-- Study material follows --
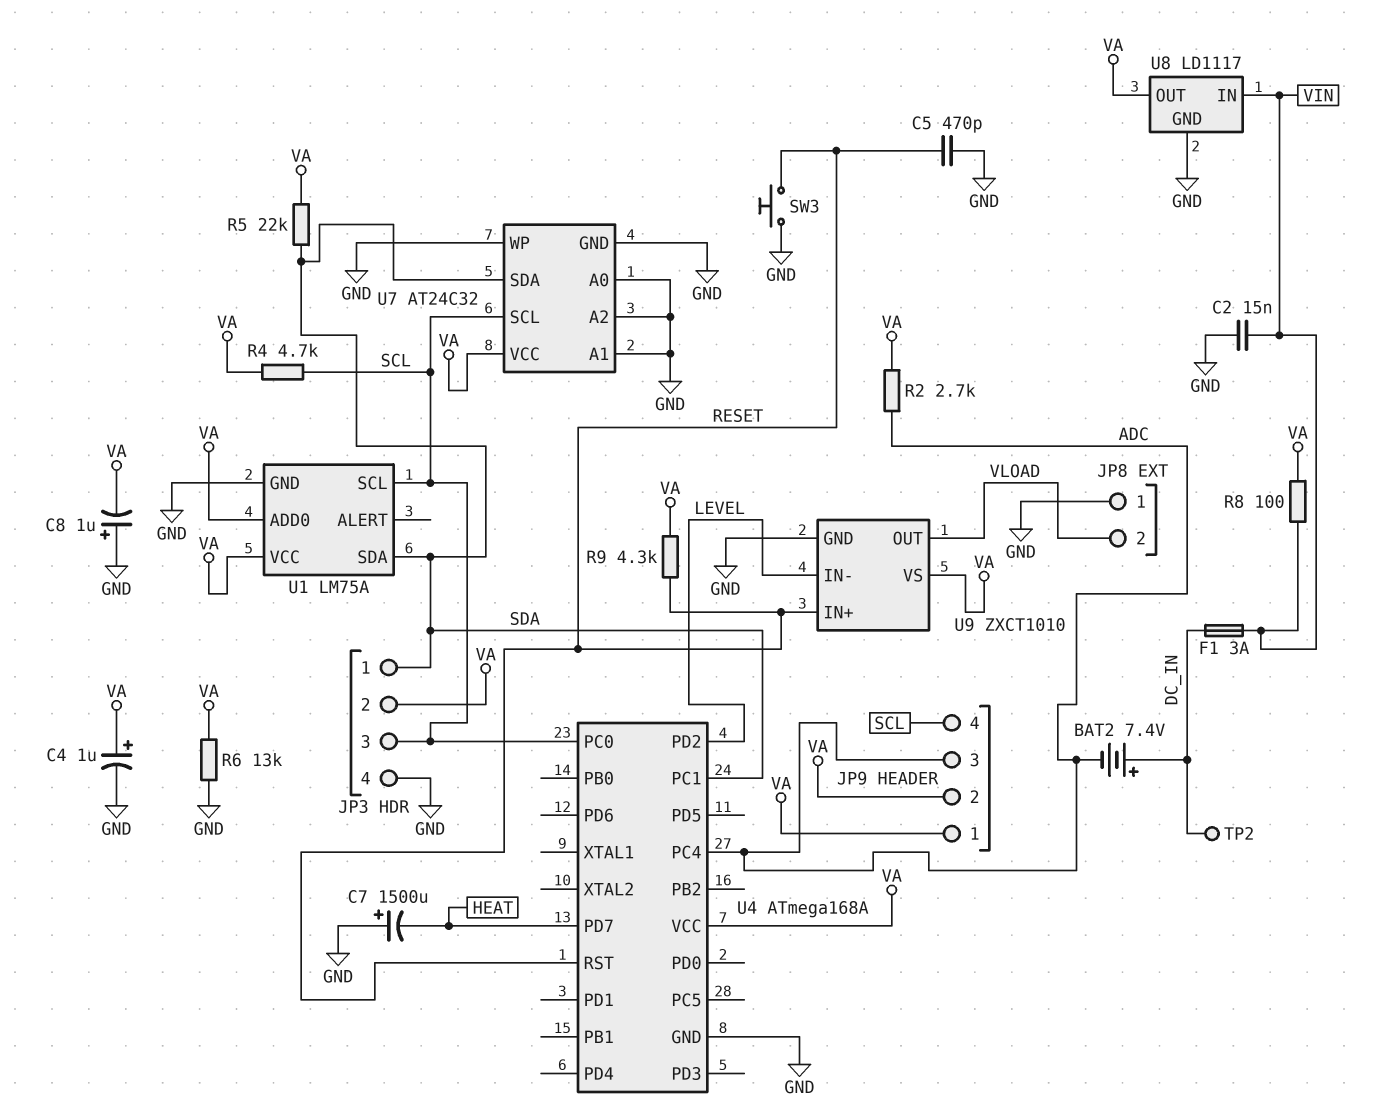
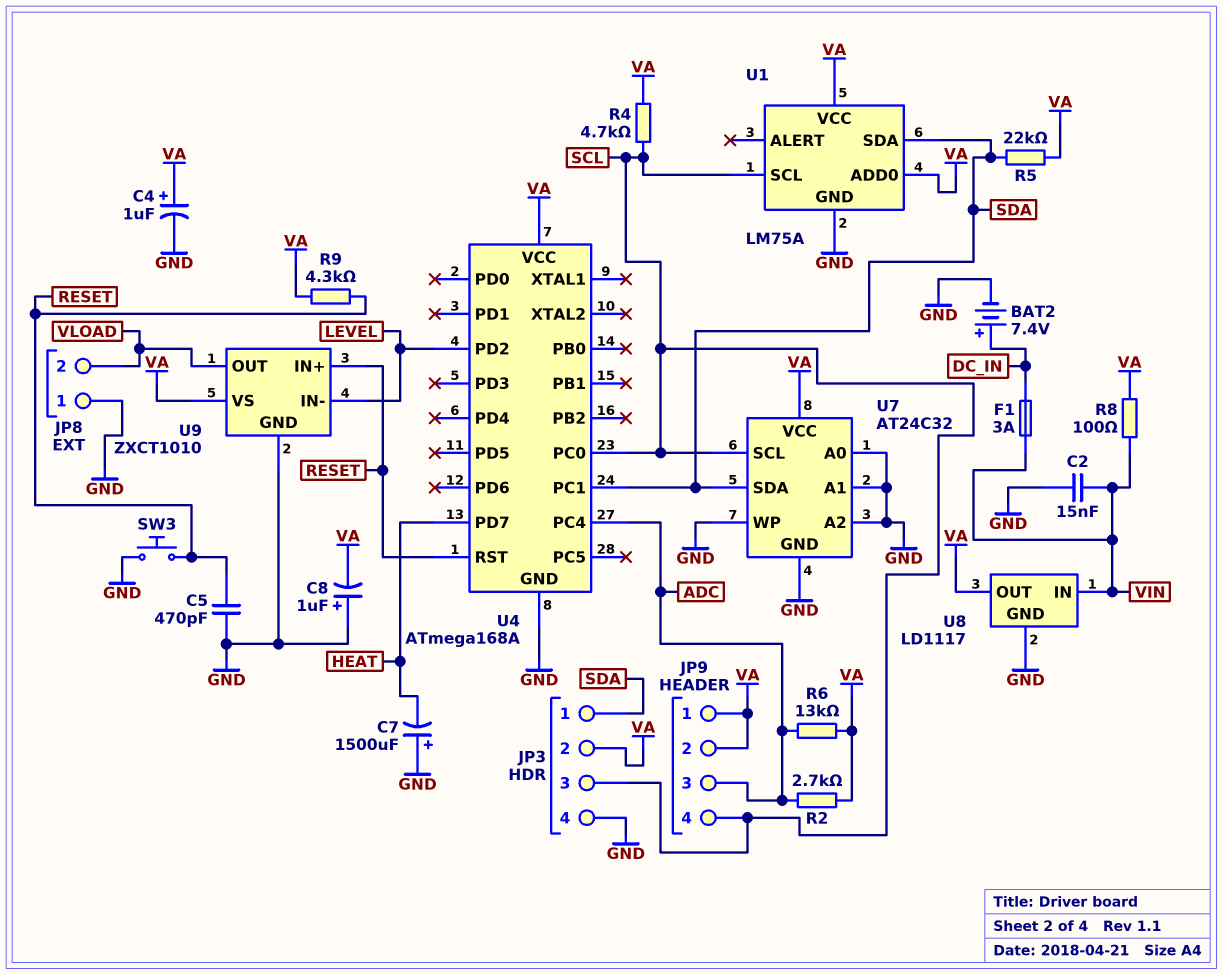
BAT2: 7.4V (plus DC_IN, minus ADC) -> 7.4V (plus DC_IN, minus GND)
R6: 13k (GND, VA) -> 13k (ADC, VA)
TP2: test point (DC_IN) -> none

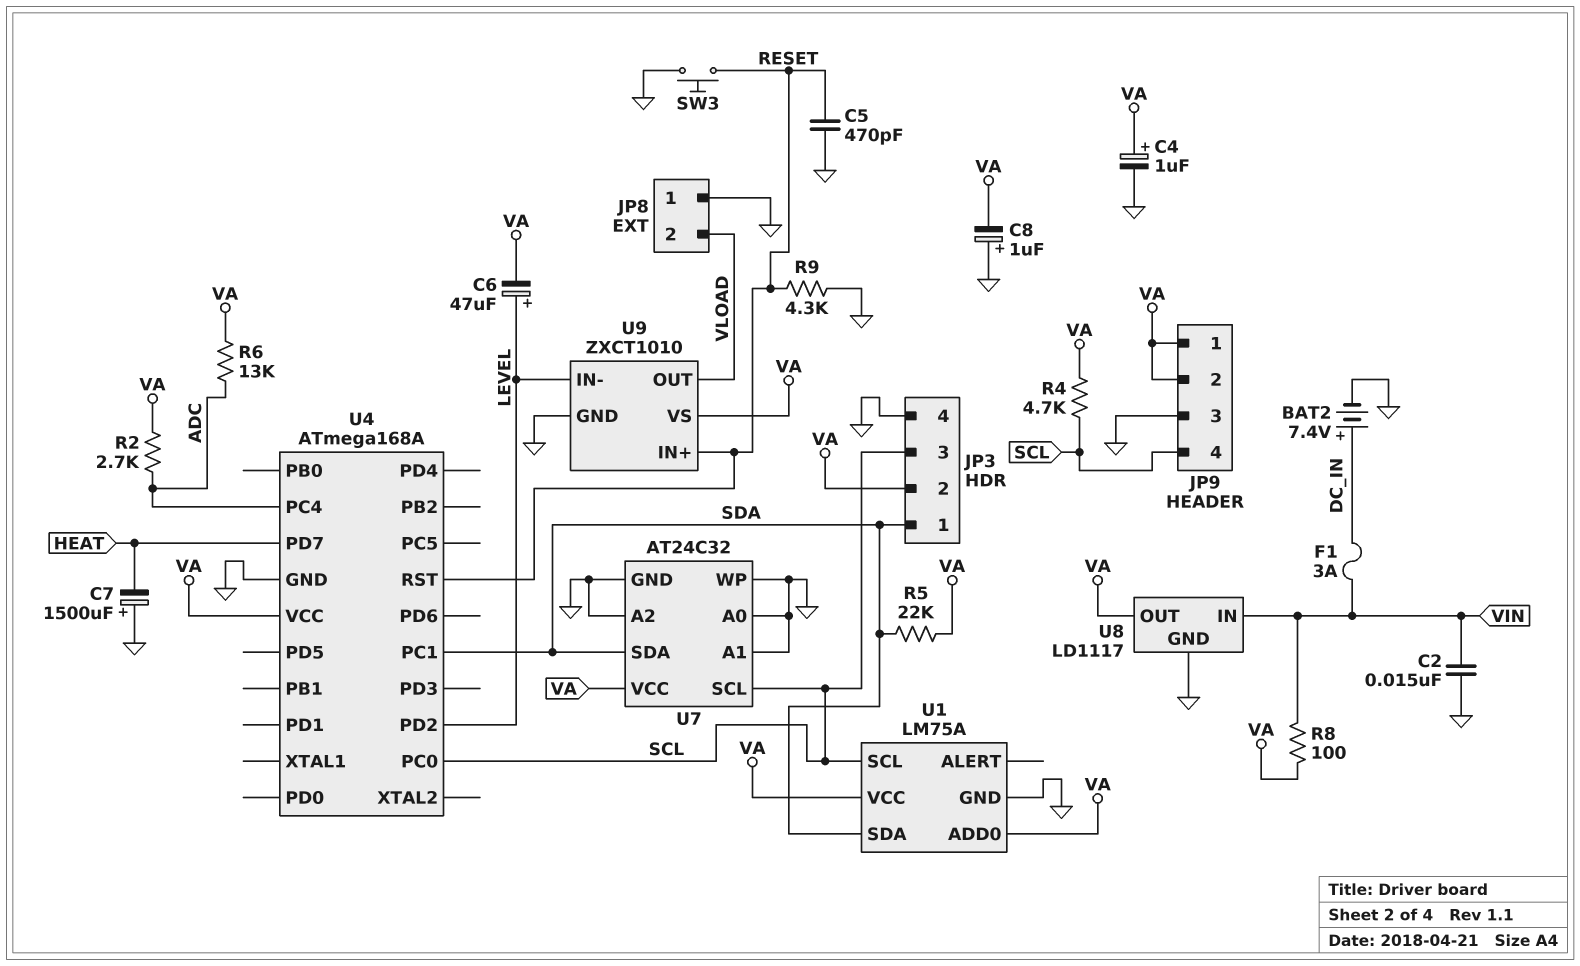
C6: none -> 47uF (plus LEVEL, minus VA)
JP9 pin 3: ADC -> GND
R9: 4.3k (RESET, VA) -> 4.3k (GND, RESET)

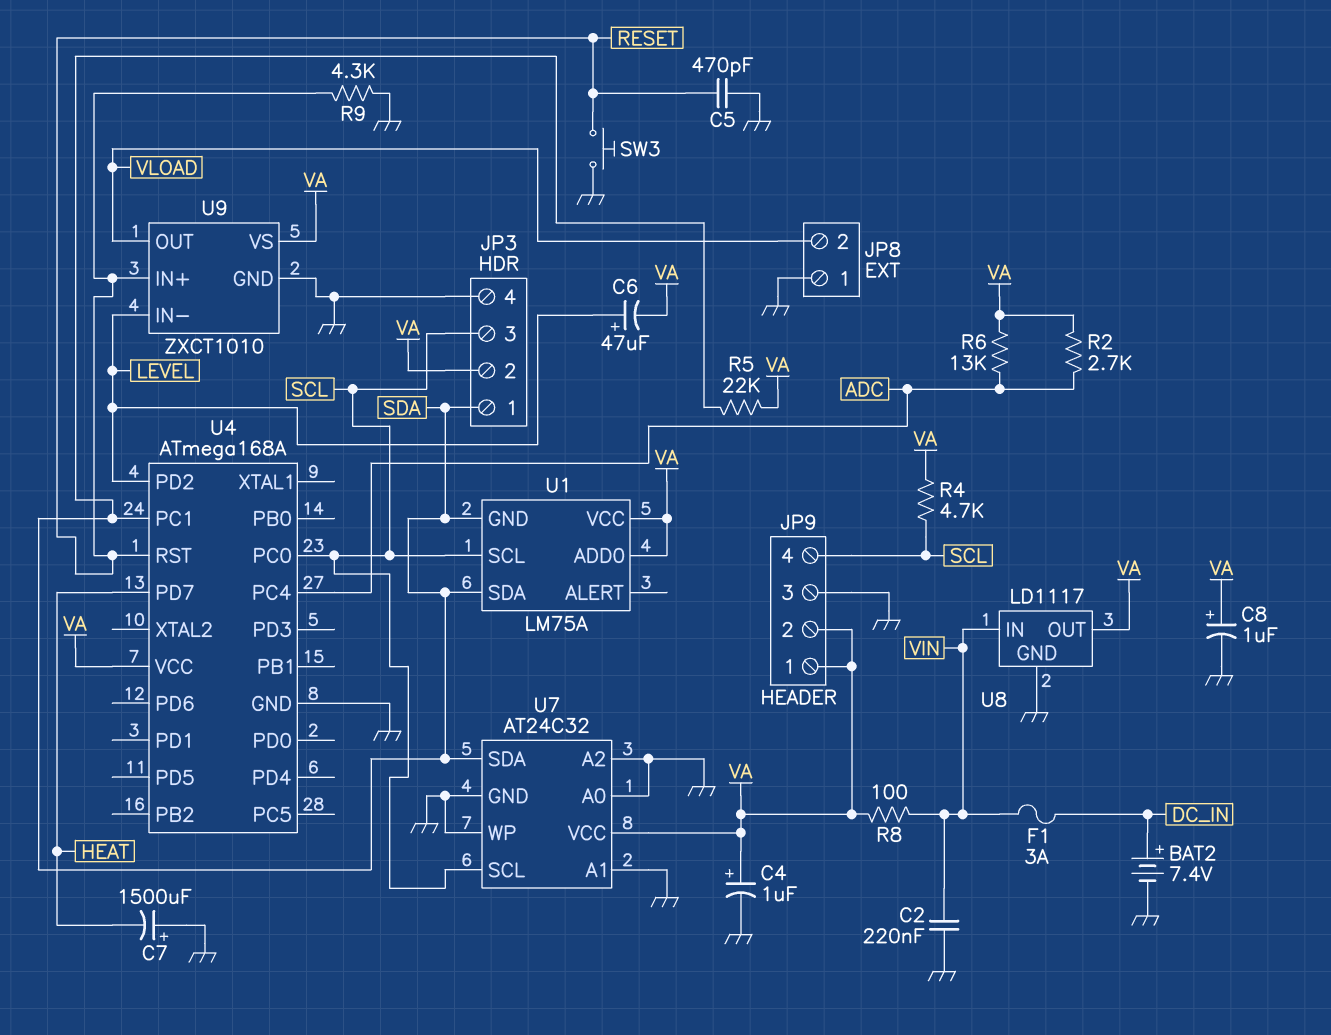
C2: 15nF (GND, VIN) -> 220nF (GND, VIN)
C8: 1uF (plus GND, minus VA) -> 1uF (plus VA, minus GND)
U1 pin GND: GND -> SDA

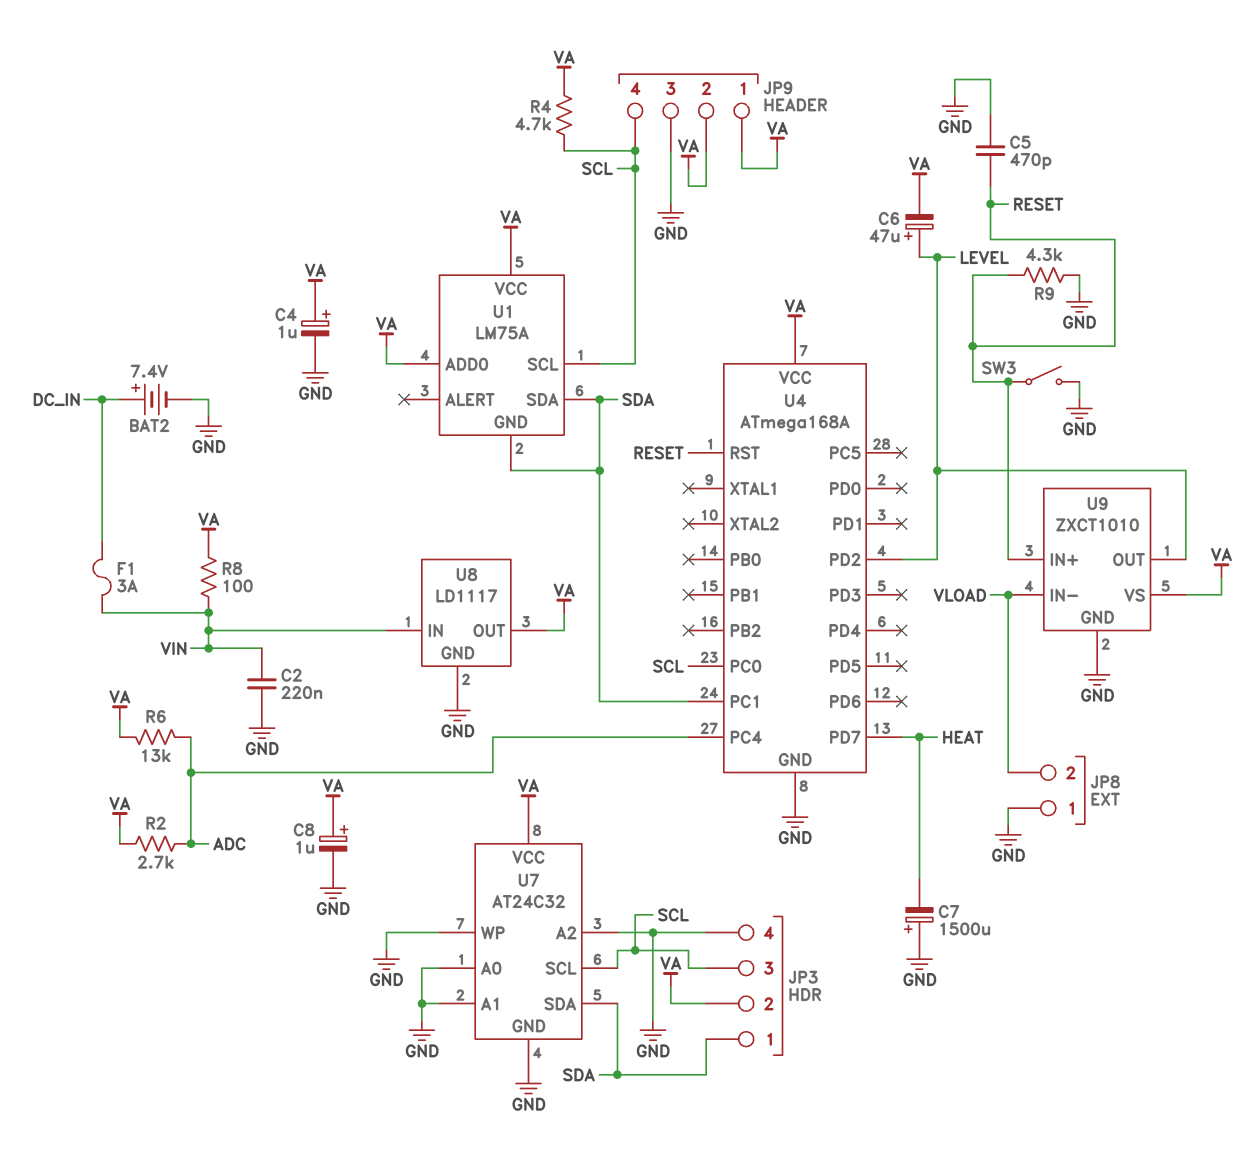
R5: 22k (SDA, VA) -> none
SW3: button (GND, RESET) -> switch (GND, RESET)
U9 pin IN-: LEVEL -> VLOAD
U9 pin OUT: VLOAD -> LEVEL

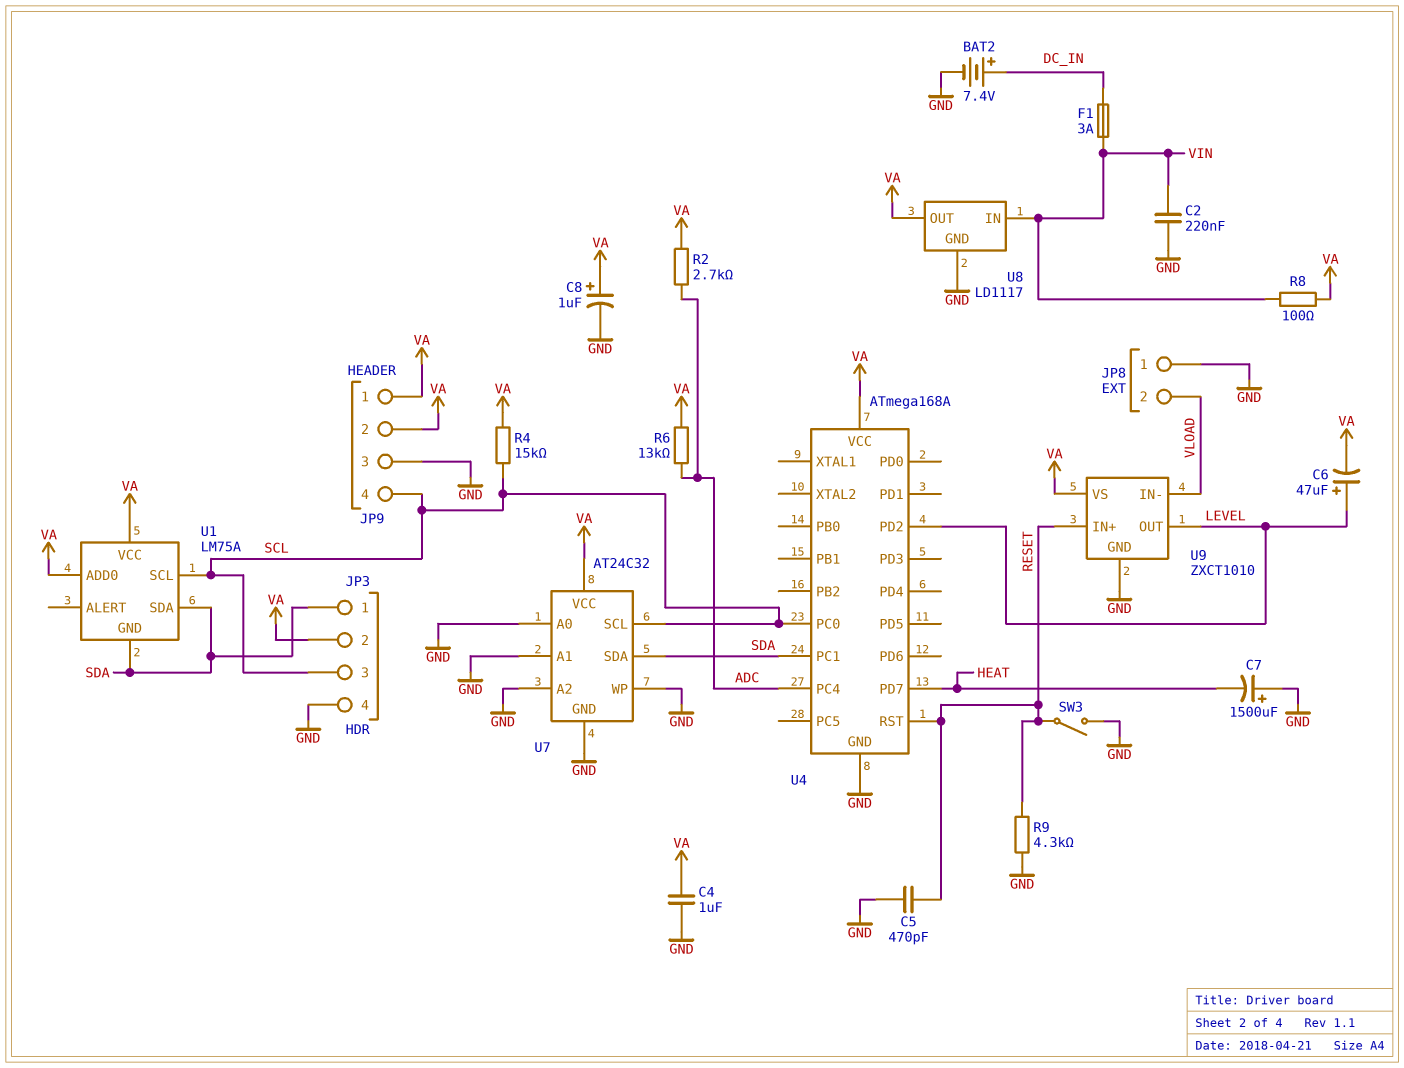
C4: 1uF (plus VA, minus GND) -> 1uF (GND, VA)
R4: 4.7k (SCL, VA) -> 15k (SCL, VA)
-- Study material concluded --
--- Activity ---
Find each line holding the string "VLOAD" in the listing above, then copy it.

--- Your solution ---
U9 pin IN-: LEVEL -> VLOAD
U9 pin OUT: VLOAD -> LEVEL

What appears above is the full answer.